Saved data entries:

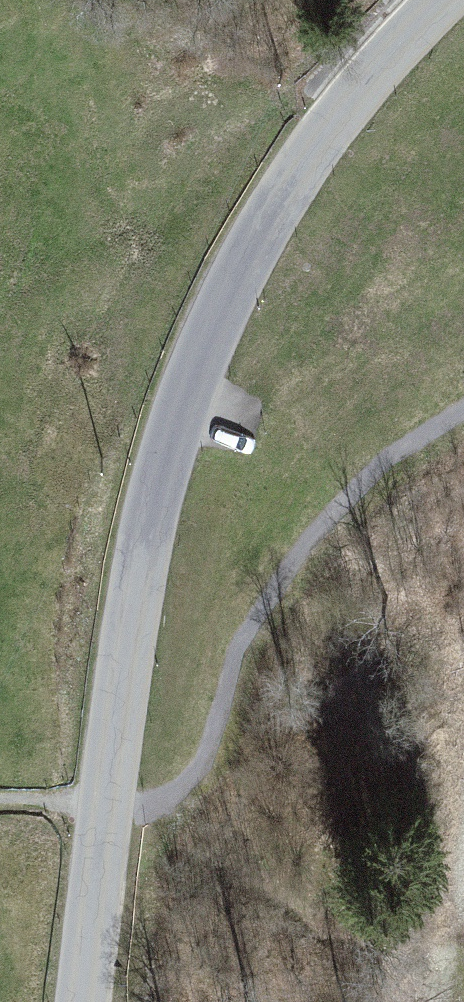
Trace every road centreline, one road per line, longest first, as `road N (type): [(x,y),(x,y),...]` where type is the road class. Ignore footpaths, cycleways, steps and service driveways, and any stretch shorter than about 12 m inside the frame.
road 1 (tertiary): [(86,1001),(138,555),(181,388),(260,218),(370,70),(441,0)]
road 2 (track): [(0,811),(195,776),(267,604),(399,445),(463,389)]

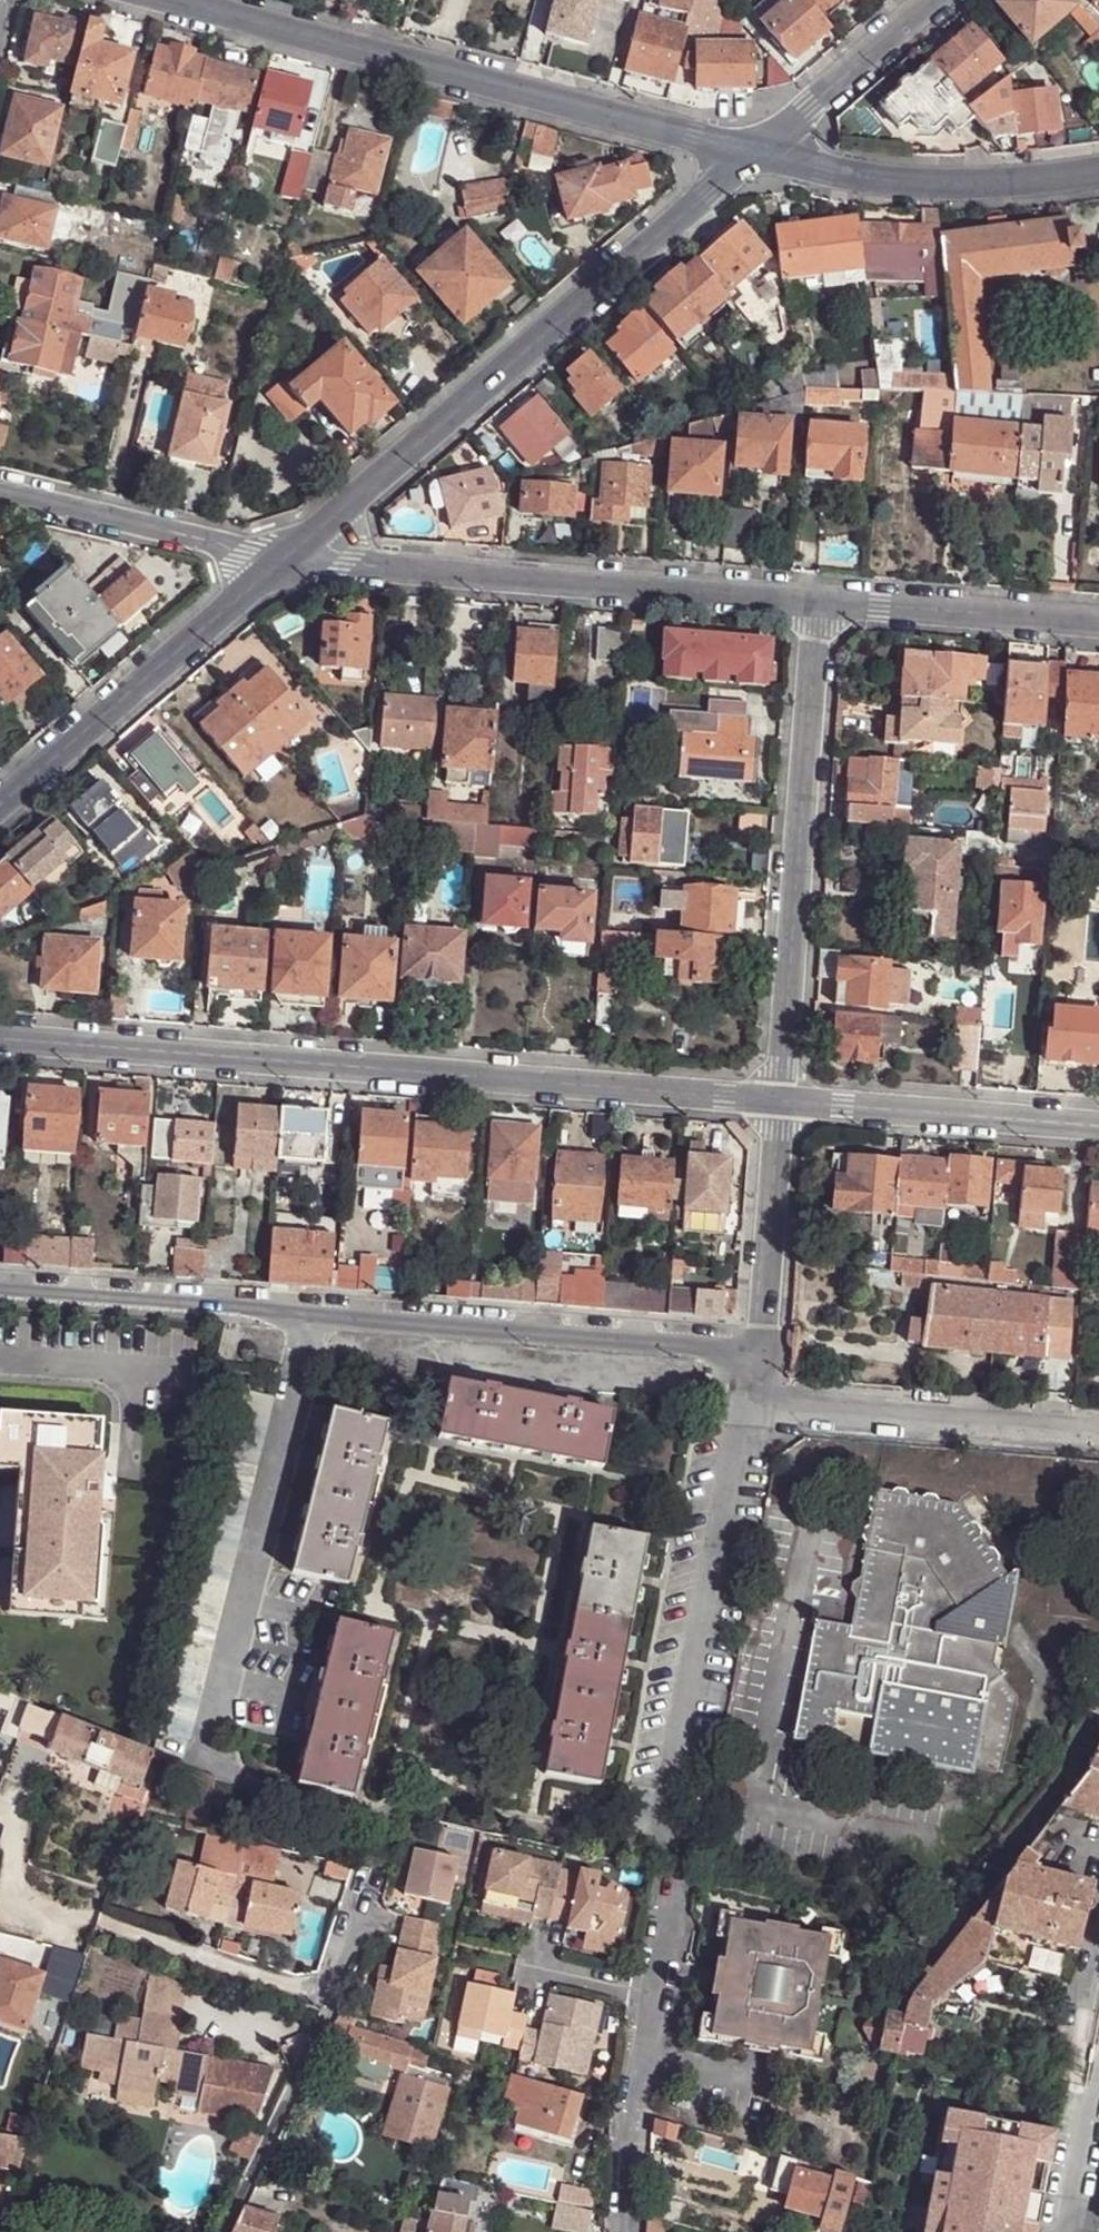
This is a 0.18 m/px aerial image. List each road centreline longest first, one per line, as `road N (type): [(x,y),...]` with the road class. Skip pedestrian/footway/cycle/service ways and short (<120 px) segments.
road 1 (residential): [(0,1034),(777,1102)]
road 2 (residential): [(751,156),(149,0)]
road 3 (residential): [(318,1308),(201,1751),(218,1772),(338,1810)]
road 4 (residential): [(294,556),(751,156)]
road 5 (residential): [(294,556),(817,598)]
road 6 (residential): [(817,598),(777,1102)]
road 7 (residential): [(747,1395),(662,1842)]
road 8 (residential): [(318,1308),(764,1347)]
road 9 (residential): [(225,2231),(359,1953),(389,1846)]
road 10 (residential): [(0,811),(294,556)]
road 11 (residential): [(1098,1431),(747,1395)]
road 12 (residential): [(1098,171),(1015,183),(892,185),(751,156)]
road 13 (residential): [(672,1890),(629,2139),(624,2231)]
road 14 (residential): [(777,1102),(1098,1126)]
road 15 (residential): [(0,1284),(318,1308)]
road 16 (residential): [(0,489),(294,556)]
road 17 (residential): [(817,598),(1098,621)]
road 18 (residential): [(777,1102),(764,1347)]
road 19 (unclassified): [(751,156),(931,0)]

Task prompt:
Repeat each record verbatim, pictures excluded.

Result below:
Trace every road centreline, one road per line, longest first, as `road N (type): [(x,y),(x,y),...]` where type is the road class. Ignore footpaths, cycleways, steps and service driveways, and any stretch shorter than about 12 m inside the frame.
road 1 (tertiary): [(86,1001),(138,555),(181,388),(260,218),(370,70),(441,0)]
road 2 (track): [(0,811),(195,776),(267,604),(399,445),(463,389)]

This is a 0.18 m/px aerial image. List each road centreline longest first, one per line, as `road N (type): [(x,y),...]` with the road class. Skip pedestrian/footway/cycle/service ways and short (<120 px) segments.
road 1 (residential): [(0,1034),(777,1102)]
road 2 (residential): [(751,156),(149,0)]
road 3 (residential): [(318,1308),(201,1751),(218,1772),(338,1810)]
road 4 (residential): [(294,556),(751,156)]
road 5 (residential): [(294,556),(817,598)]
road 6 (residential): [(817,598),(777,1102)]
road 7 (residential): [(747,1395),(662,1842)]
road 8 (residential): [(318,1308),(764,1347)]
road 9 (residential): [(225,2231),(359,1953),(389,1846)]
road 10 (residential): [(0,811),(294,556)]
road 11 (residential): [(1098,1431),(747,1395)]
road 12 (residential): [(1098,171),(1015,183),(892,185),(751,156)]
road 13 (residential): [(672,1890),(629,2139),(624,2231)]
road 14 (residential): [(777,1102),(1098,1126)]
road 15 (residential): [(0,1284),(318,1308)]
road 16 (residential): [(0,489),(294,556)]
road 17 (residential): [(817,598),(1098,621)]
road 18 (residential): [(777,1102),(764,1347)]
road 19 (unclassified): [(751,156),(931,0)]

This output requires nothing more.